(Collection entries)
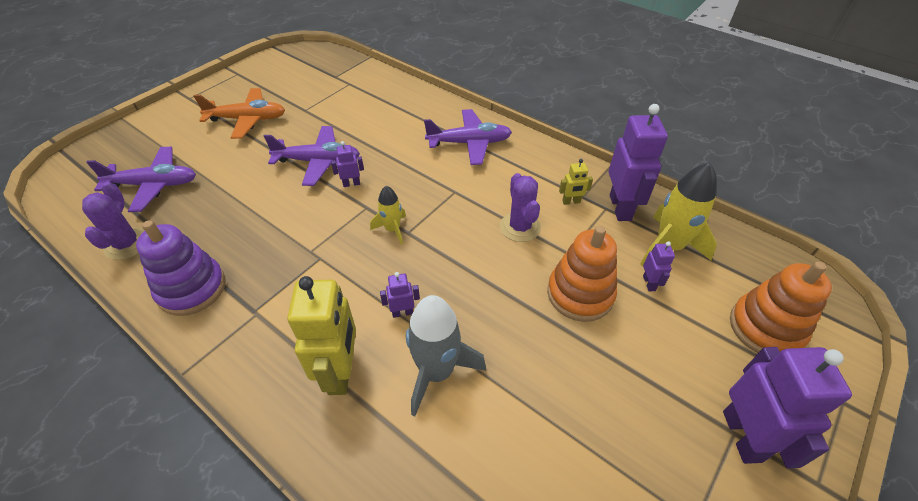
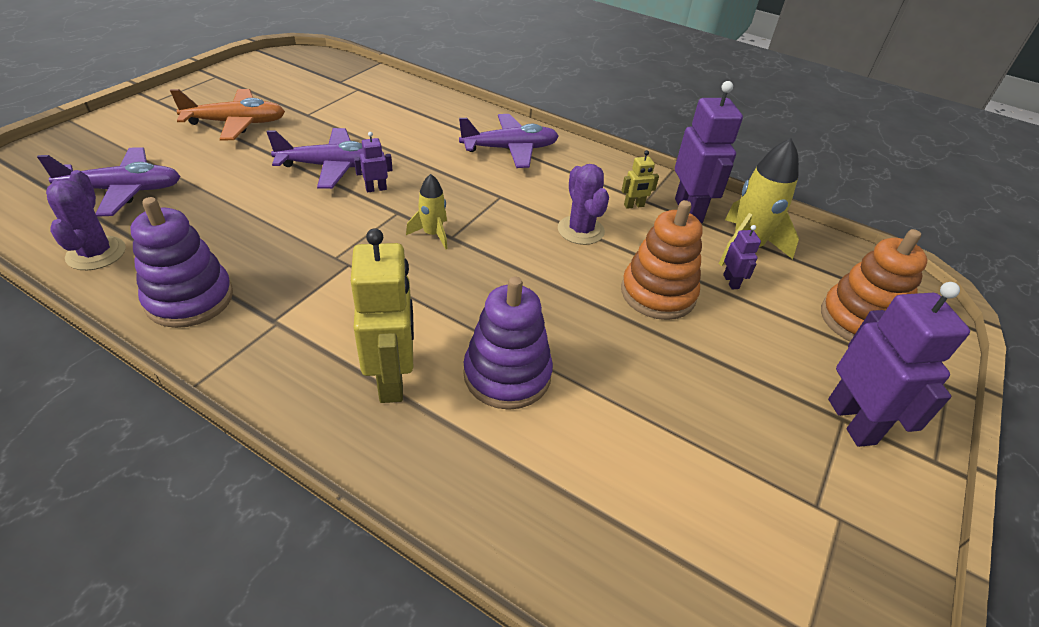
camera: 10 degrees left, 5 degrees down
(402, 312) = (457, 317): purple robot -> none
(436, 372) = (507, 375): grey rocket -> purple stacking toy

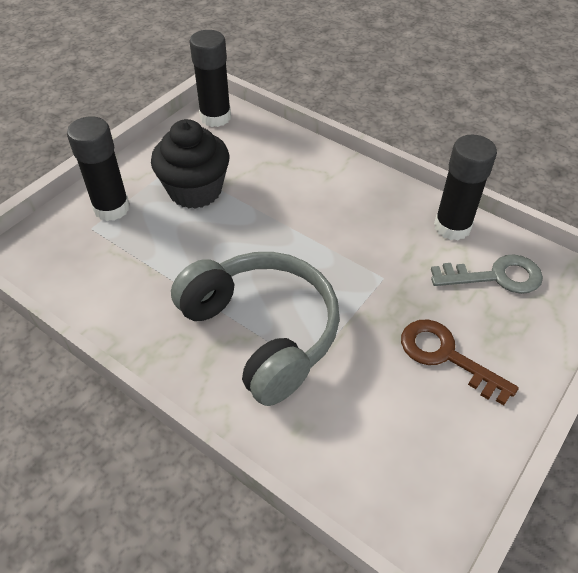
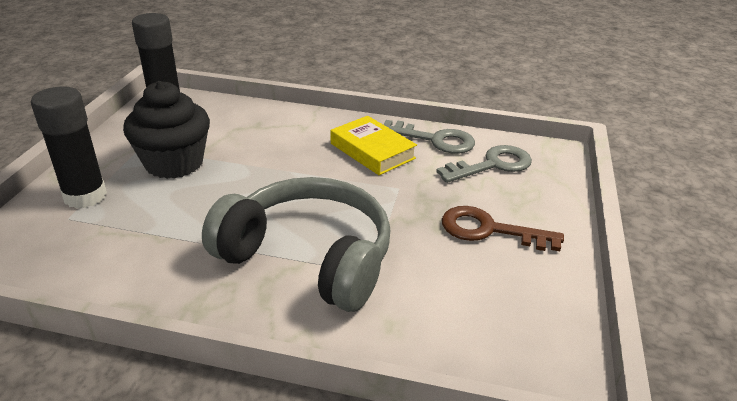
camera: 25 degrees left, 15 degrees down
(380, 224) = (372, 151): none -> yellow book
(452, 227) = (435, 140): black glue stick -> grey key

▶ [Task prompt]: Set down the entries shown above once more, exactly as they read, but without pictures.

▶ [Result for this task]:
camera: 10 degrees left, 5 degrees down
(402, 312) = (457, 317): purple robot -> none
(436, 372) = (507, 375): grey rocket -> purple stacking toy

camera: 25 degrees left, 15 degrees down
(380, 224) = (372, 151): none -> yellow book
(452, 227) = (435, 140): black glue stick -> grey key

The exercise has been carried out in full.